### WORK TASK
Your answer must be an exact copy of the records below, minus any images.
-------- DATA RECORDS --------
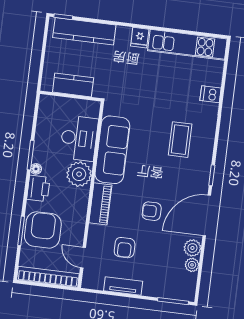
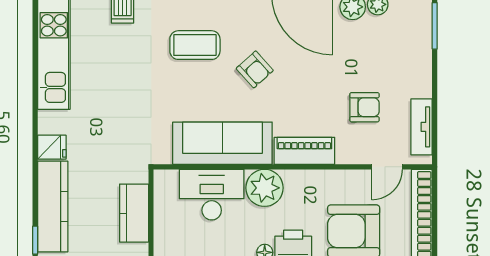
fridge: (140, 38) -> (52, 147), moved
armchair: (152, 211) -> (255, 69), moved, turned -42
tv unit: (123, 286) -> (421, 127), moved

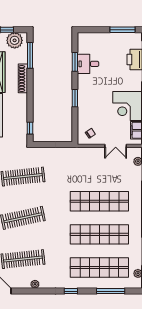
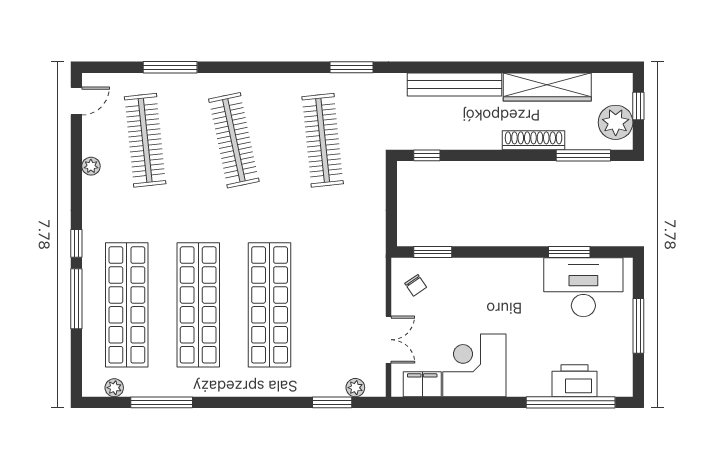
window: (123, 30) -> (638, 326), moved
desk: (88, 64) -> (583, 287), width x1.87, depth x1.30
window: (75, 98) -> (433, 252), moved
double door: (116, 146) -> (389, 340), swing flipped
window: (111, 291) -> (76, 299), moved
--------
### THE COMPLETED TASK
fridge: (140, 38) -> (52, 147), moved
armchair: (152, 211) -> (255, 69), moved, turned -42
tv unit: (123, 286) -> (421, 127), moved

window: (123, 30) -> (638, 326), moved
desk: (88, 64) -> (583, 287), width x1.87, depth x1.30
window: (75, 98) -> (433, 252), moved
double door: (116, 146) -> (389, 340), swing flipped
window: (111, 291) -> (76, 299), moved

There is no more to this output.